--- DATA SHOWN Enclosed Below ---
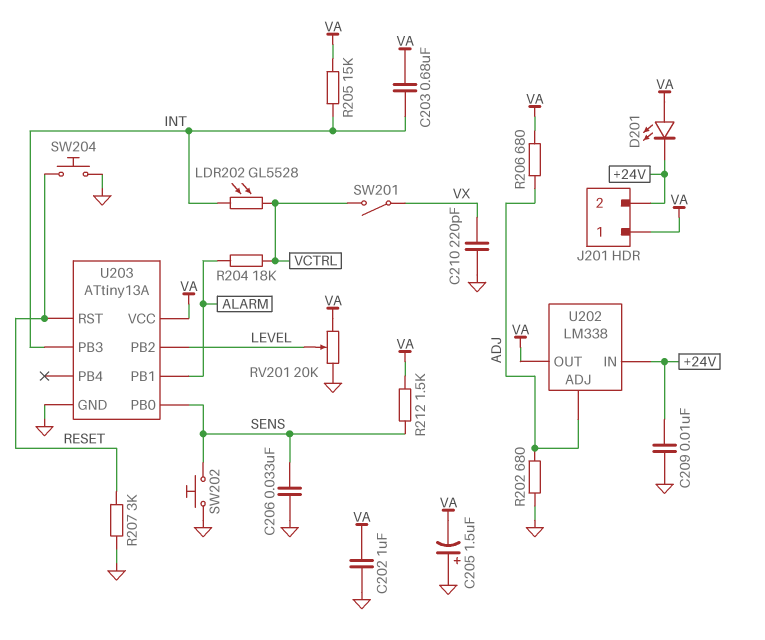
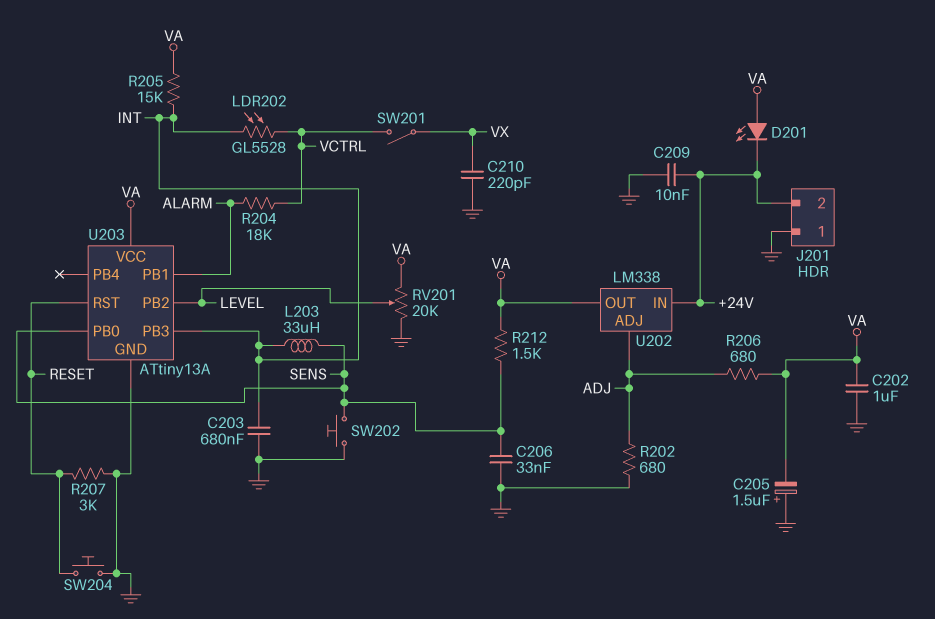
C203: 680nF (INT, VA) -> 680nF (GND, INT)
J201 pin 1: VA -> GND
L203: none -> 33uH (INT, SENS)

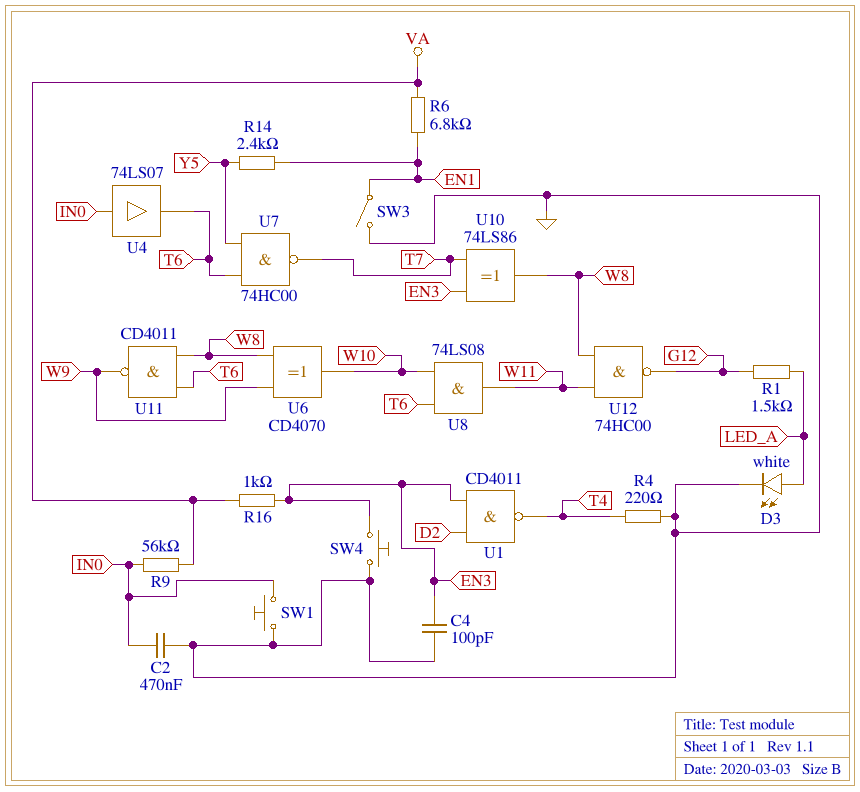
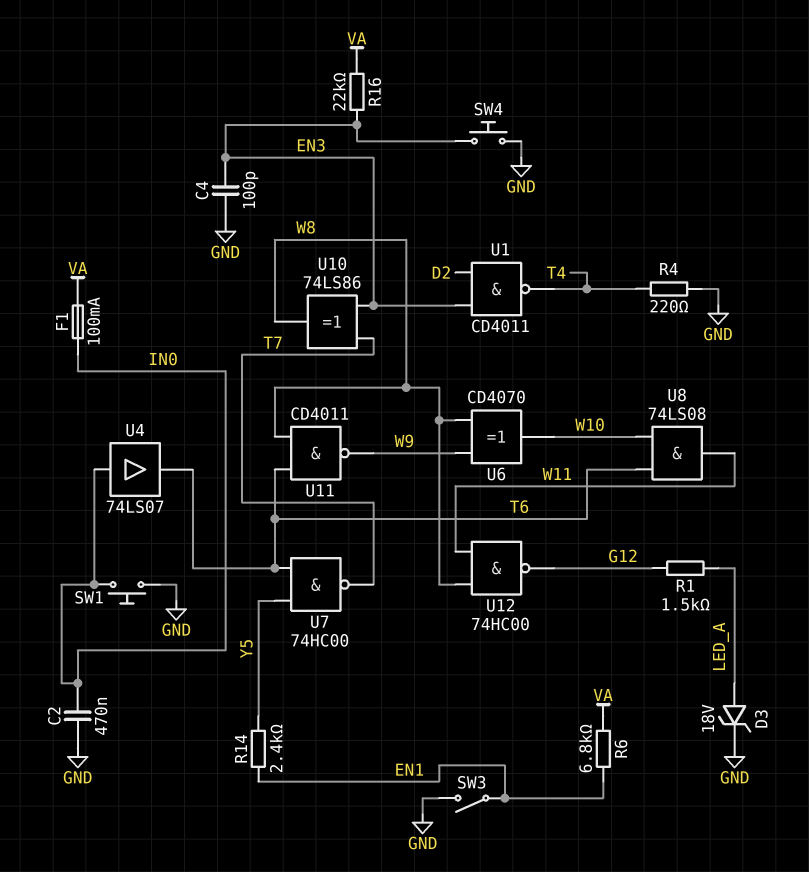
D3: LED white (A LED_A, K GND) -> zener 18V (A LED_A, K GND)
F1: none -> 100mA (IN0, VA)
R9: 56k (IN0, VA) -> none
R16: 1k (EN3, VA) -> 22k (EN3, VA)

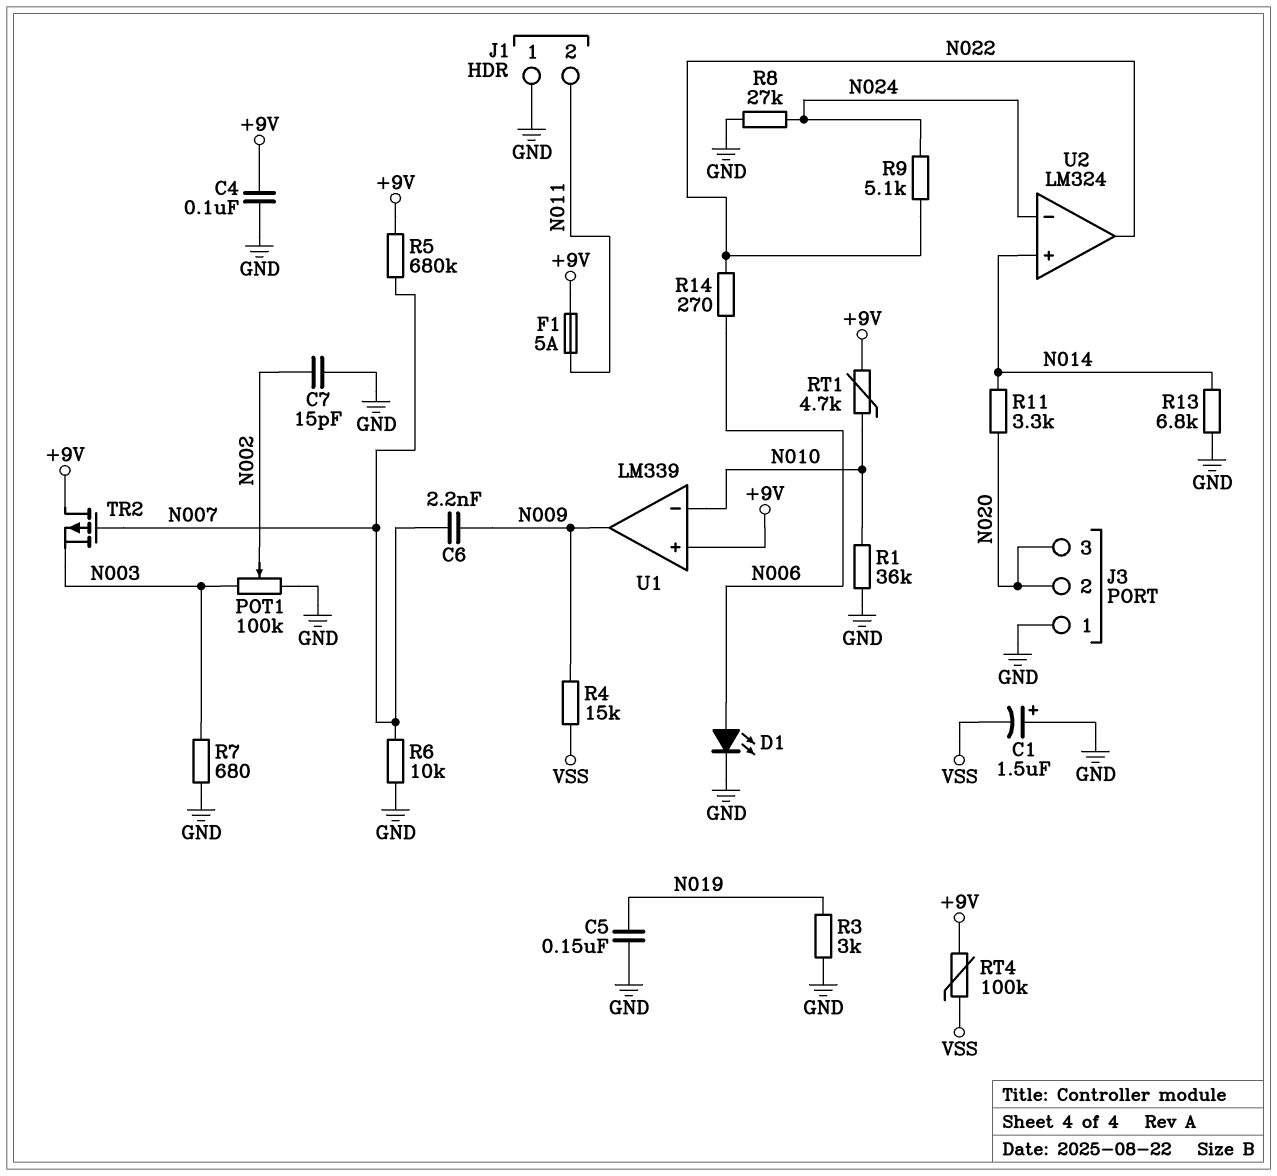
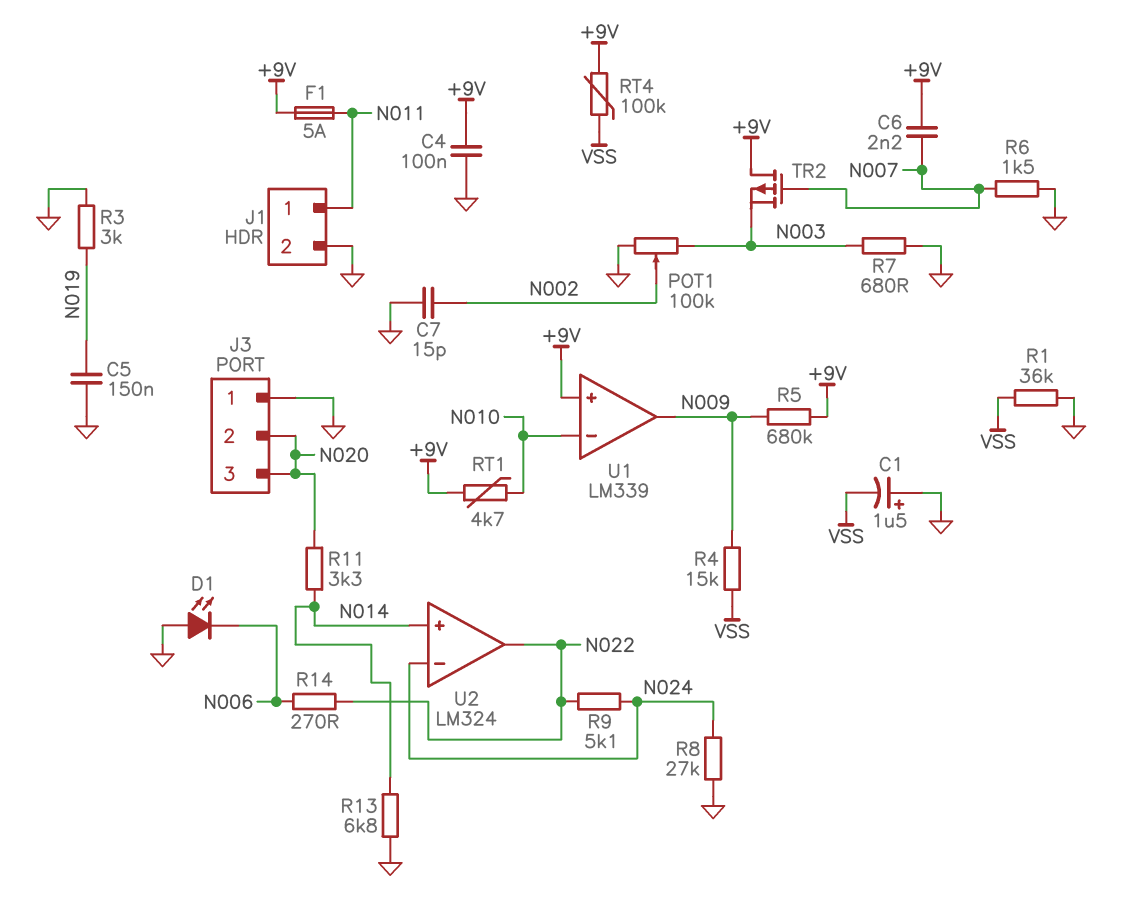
C6: 2.2nF (N007, N009) -> 2.2nF (+9V, N007)
D1: LED (A N006, K GND) -> LED (A GND, K N006)
J1 pin 1: GND -> N011
J1 pin 2: N011 -> GND
R1: 36k (GND, N010) -> 36k (GND, VSS)
R5: 680k (+9V, N007) -> 680k (+9V, N009)
R6: 10k (GND, N007) -> 1.5k (GND, N007)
--- End of Enclosed DATA SHOWN ---
◆ TASK DETAILS ◆
Pictures are not part of the copy. Restate everything else in the listing word for word.

◆ COMPLETED EXERCISE ◆
C203: 680nF (INT, VA) -> 680nF (GND, INT)
J201 pin 1: VA -> GND
L203: none -> 33uH (INT, SENS)

D3: LED white (A LED_A, K GND) -> zener 18V (A LED_A, K GND)
F1: none -> 100mA (IN0, VA)
R9: 56k (IN0, VA) -> none
R16: 1k (EN3, VA) -> 22k (EN3, VA)

C6: 2.2nF (N007, N009) -> 2.2nF (+9V, N007)
D1: LED (A N006, K GND) -> LED (A GND, K N006)
J1 pin 1: GND -> N011
J1 pin 2: N011 -> GND
R1: 36k (GND, N010) -> 36k (GND, VSS)
R5: 680k (+9V, N007) -> 680k (+9V, N009)
R6: 10k (GND, N007) -> 1.5k (GND, N007)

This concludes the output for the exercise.